The data below should be restated word for word, with every picture omitted.

DATA EXTRACT:
== Segment start ==

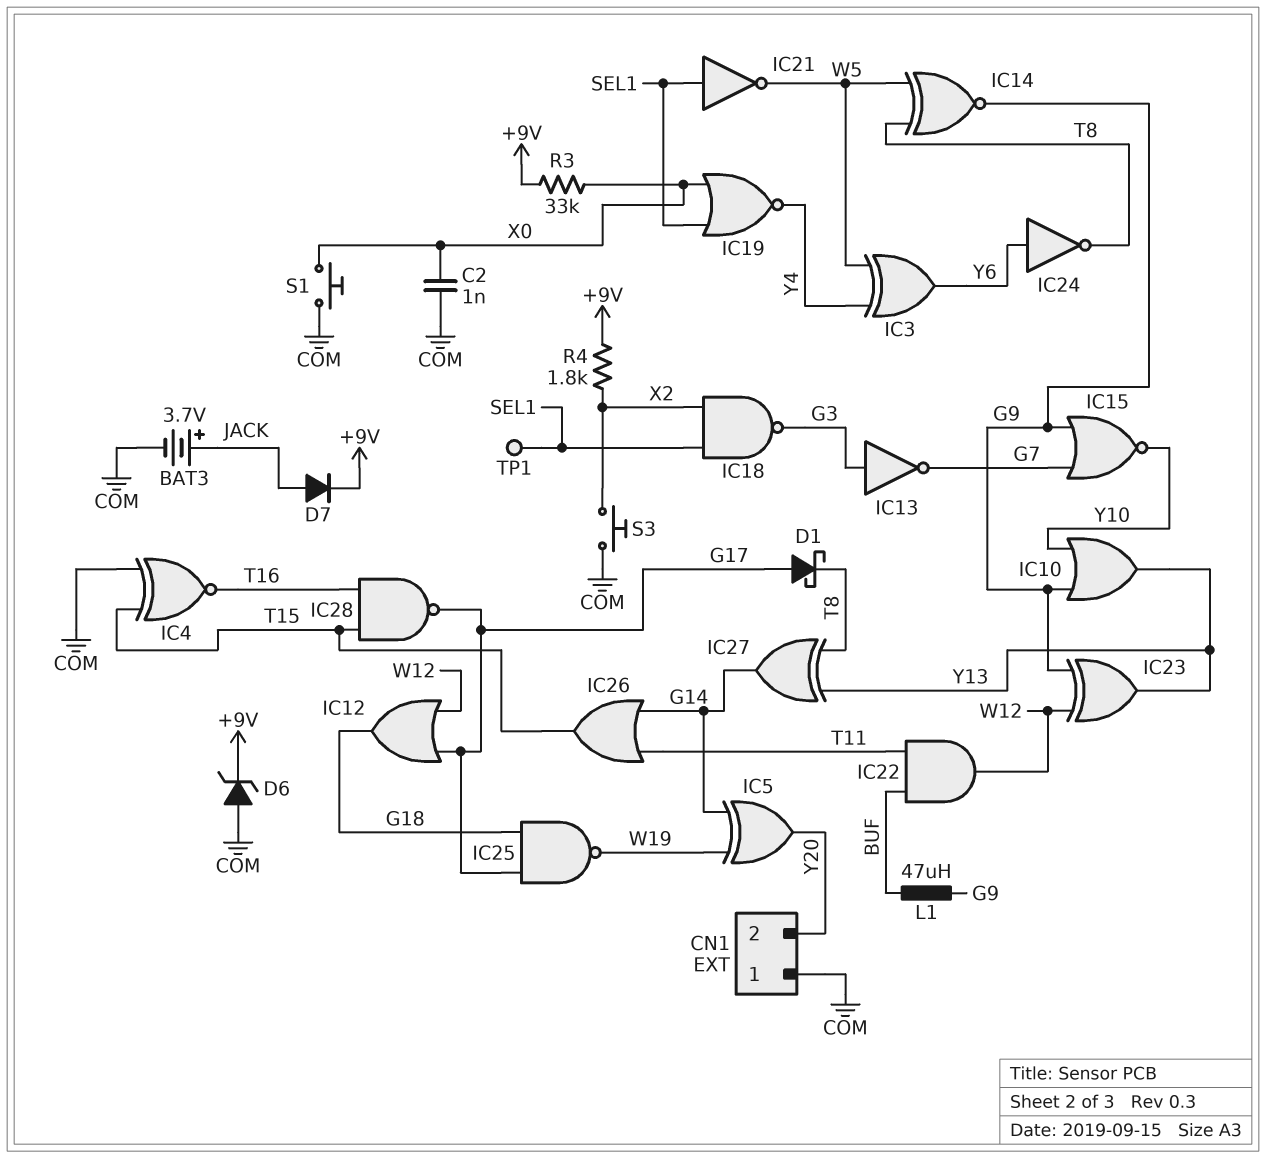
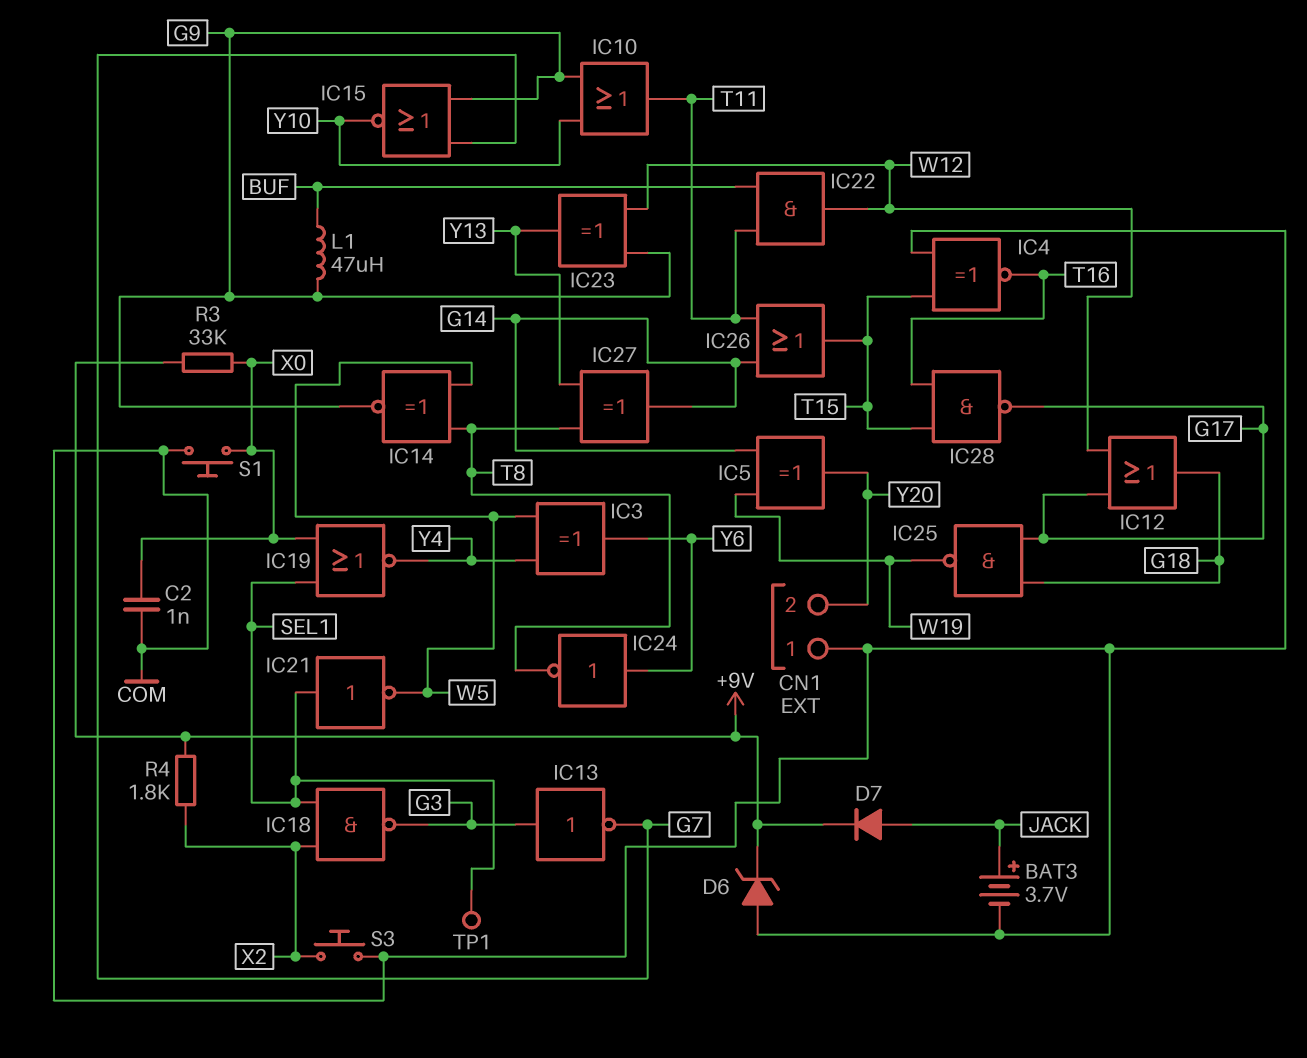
D1: schottky (A G17, K T8) -> none
IC10: OR (in G9, in Y10, out Y13) -> OR (in G9, in Y10, out T11)

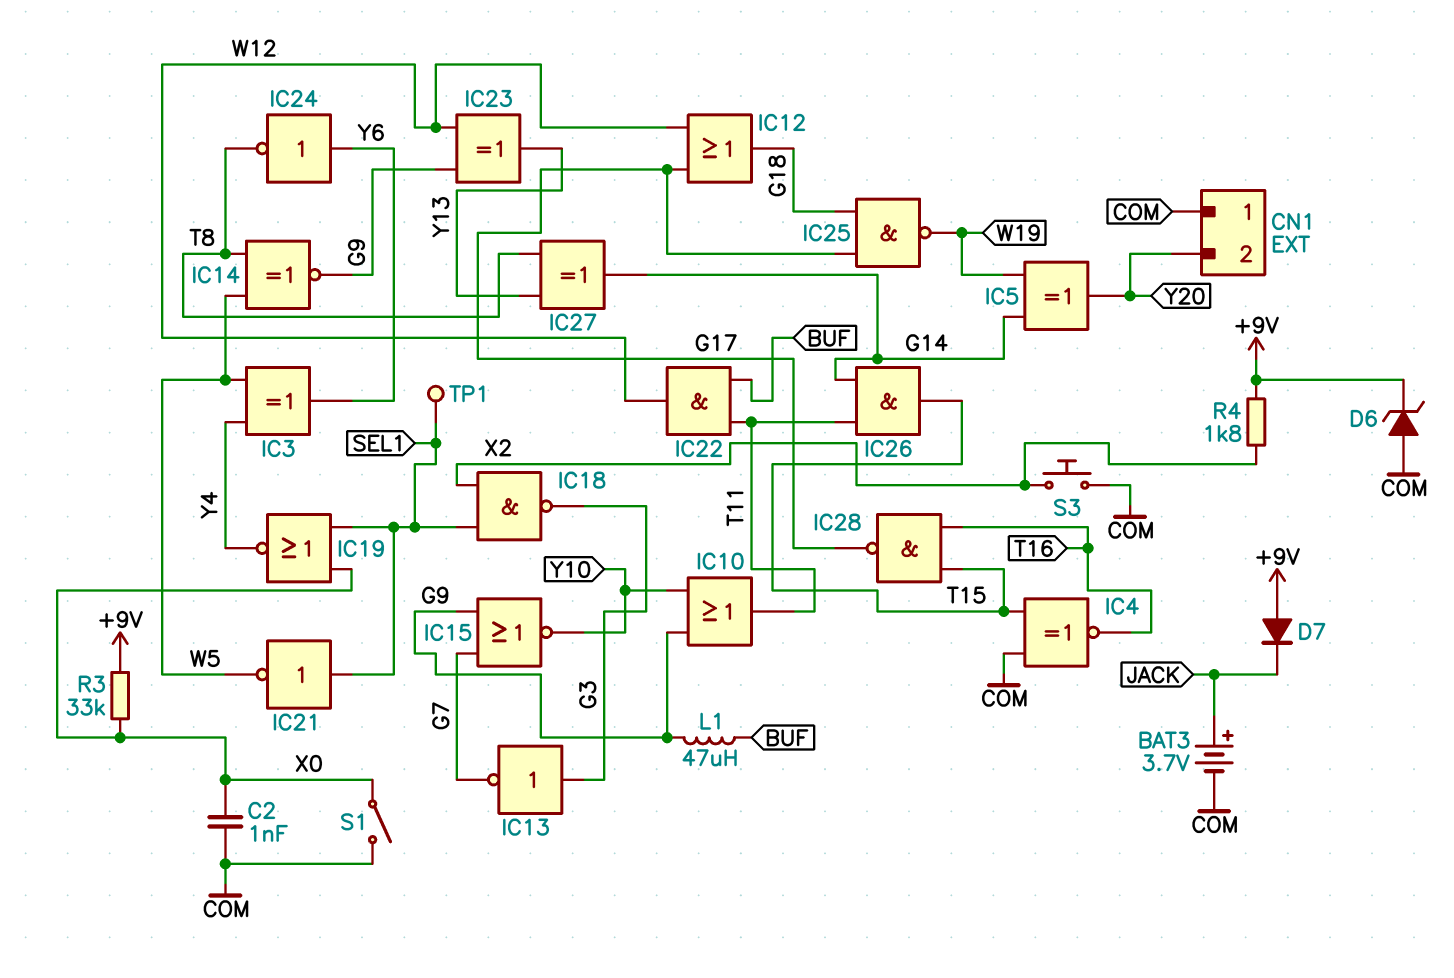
D7: diode (A JACK, K +9V) -> diode (A +9V, K JACK)
IC26: OR (in G14, in T11, out T15) -> AND (in G14, in T11, out T15)
S1: button (COM, X0) -> switch (COM, X0)

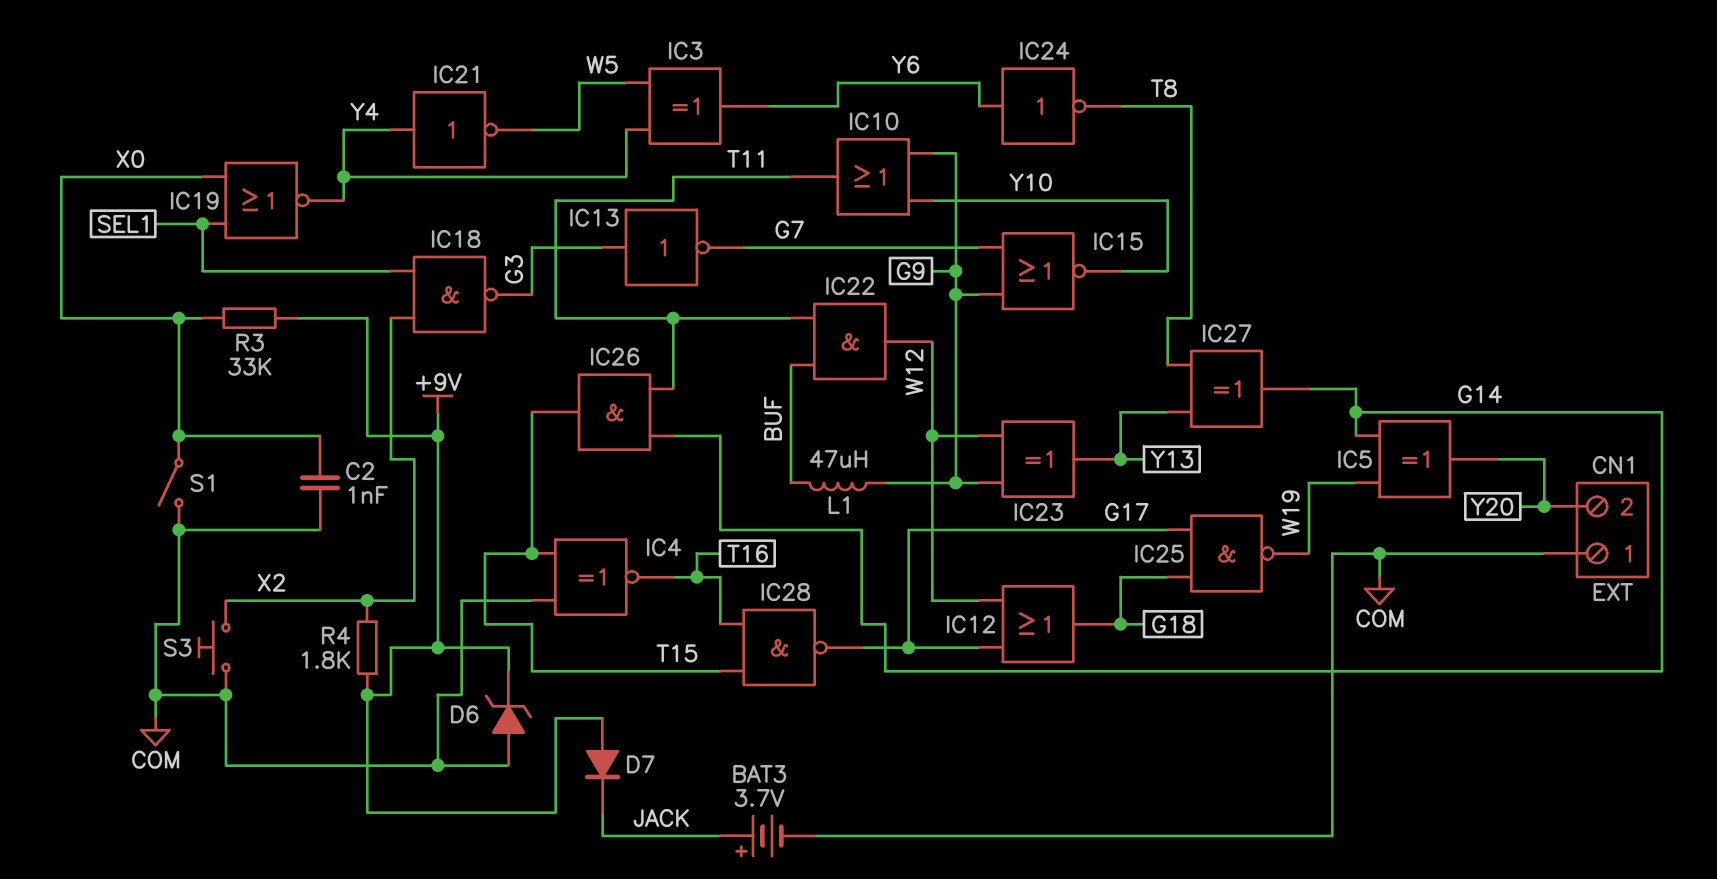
IC14: XNOR (in T8, in W5, out G9) -> none
IC21: NOT (in SEL1, out W5) -> NOT (in Y4, out W5)
TP1: test point (SEL1) -> none

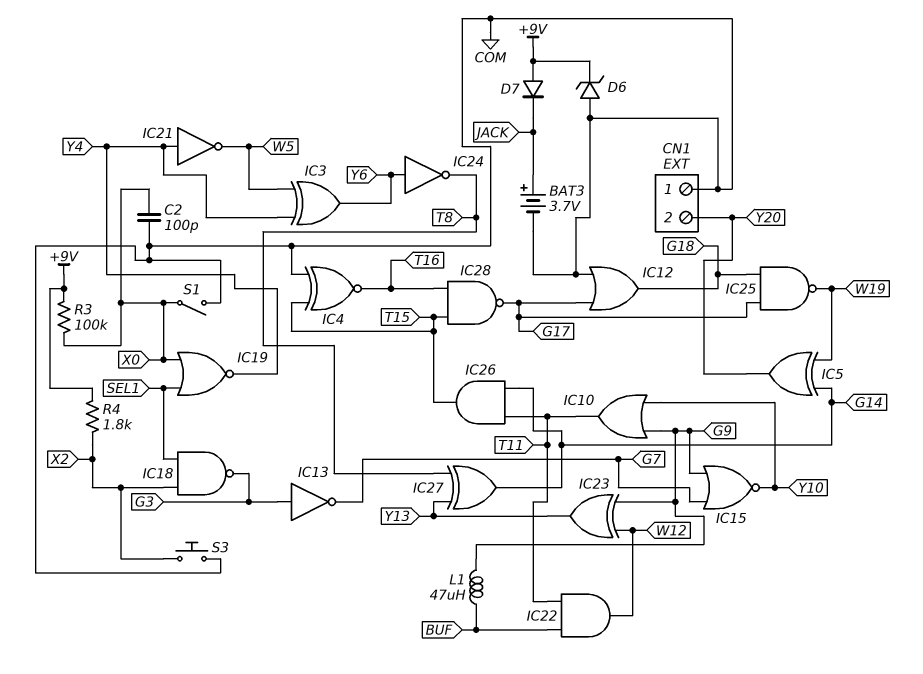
C2: 1nF (COM, X0) -> 100pF (COM, X0)
IC12: OR (in G17, in W12, out G18) -> OR (in COM, in G17, out G18)
R3: 33k (+9V, X0) -> 100k (+9V, X0)

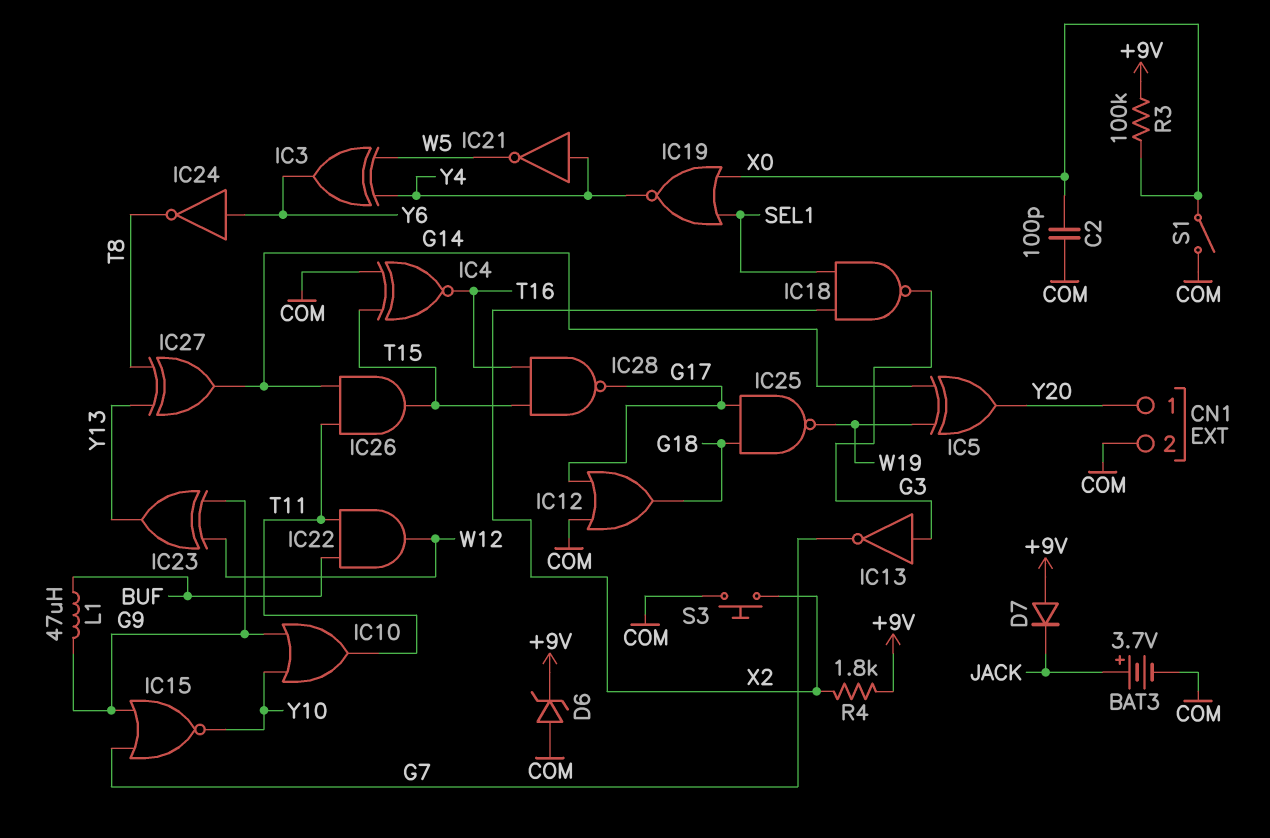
CN1 pin 1: COM -> Y20
CN1 pin 2: Y20 -> COM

== Segment end ==

SOLVED EXERCISE:
D1: schottky (A G17, K T8) -> none
IC10: OR (in G9, in Y10, out Y13) -> OR (in G9, in Y10, out T11)

D7: diode (A JACK, K +9V) -> diode (A +9V, K JACK)
IC26: OR (in G14, in T11, out T15) -> AND (in G14, in T11, out T15)
S1: button (COM, X0) -> switch (COM, X0)

IC14: XNOR (in T8, in W5, out G9) -> none
IC21: NOT (in SEL1, out W5) -> NOT (in Y4, out W5)
TP1: test point (SEL1) -> none

C2: 1nF (COM, X0) -> 100pF (COM, X0)
IC12: OR (in G17, in W12, out G18) -> OR (in COM, in G17, out G18)
R3: 33k (+9V, X0) -> 100k (+9V, X0)

CN1 pin 1: COM -> Y20
CN1 pin 2: Y20 -> COM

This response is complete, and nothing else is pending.